GOAL OF THE EXERCISE: Can you copy out the data exactly? Leave the images out.

DATA TO USE:
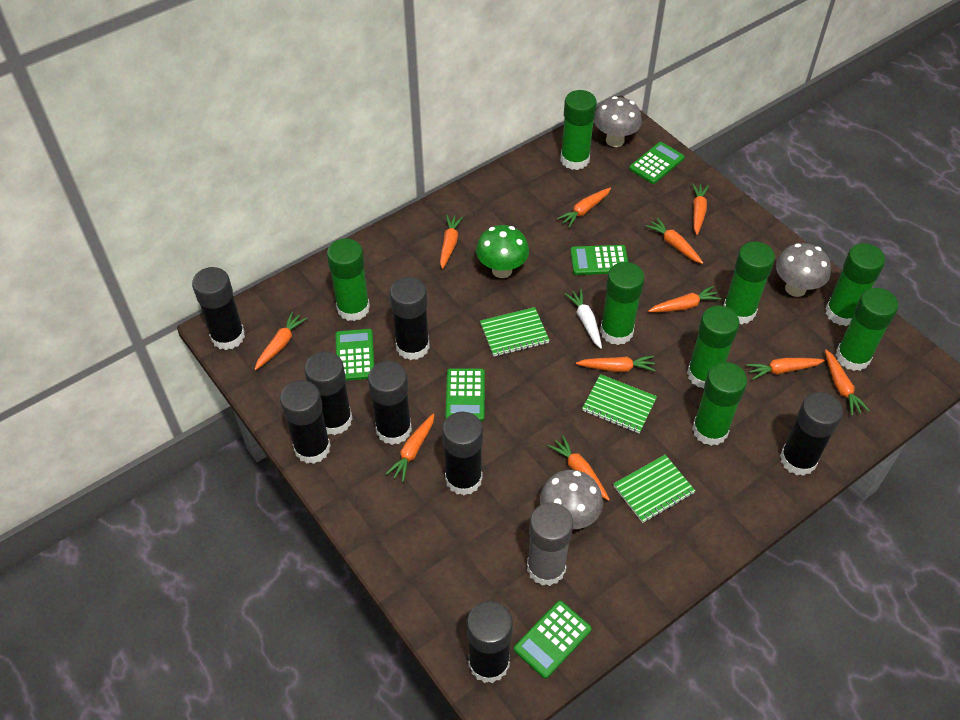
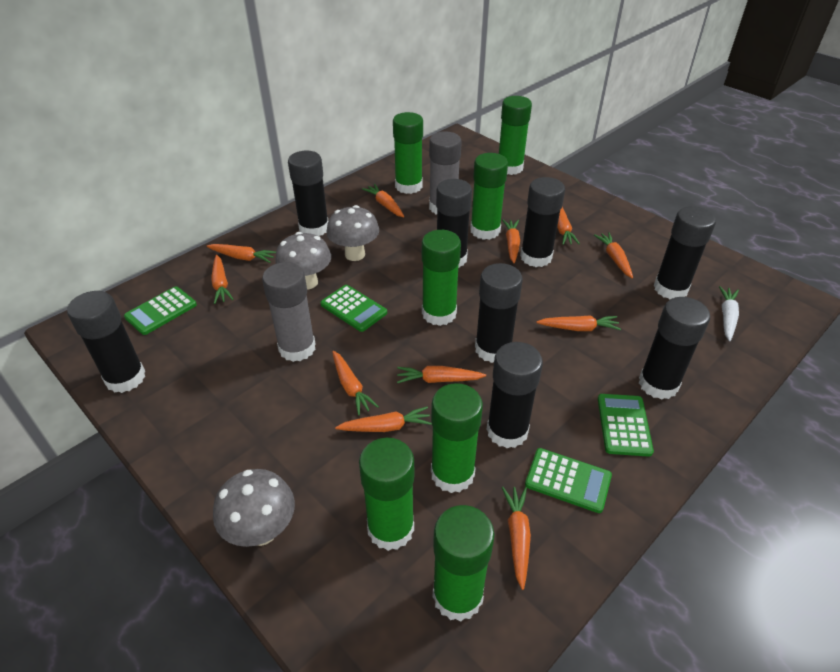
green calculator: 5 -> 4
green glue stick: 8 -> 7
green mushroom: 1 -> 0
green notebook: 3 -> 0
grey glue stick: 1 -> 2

SOLUTION:
green calculator: 5 -> 4
green glue stick: 8 -> 7
green mushroom: 1 -> 0
green notebook: 3 -> 0
grey glue stick: 1 -> 2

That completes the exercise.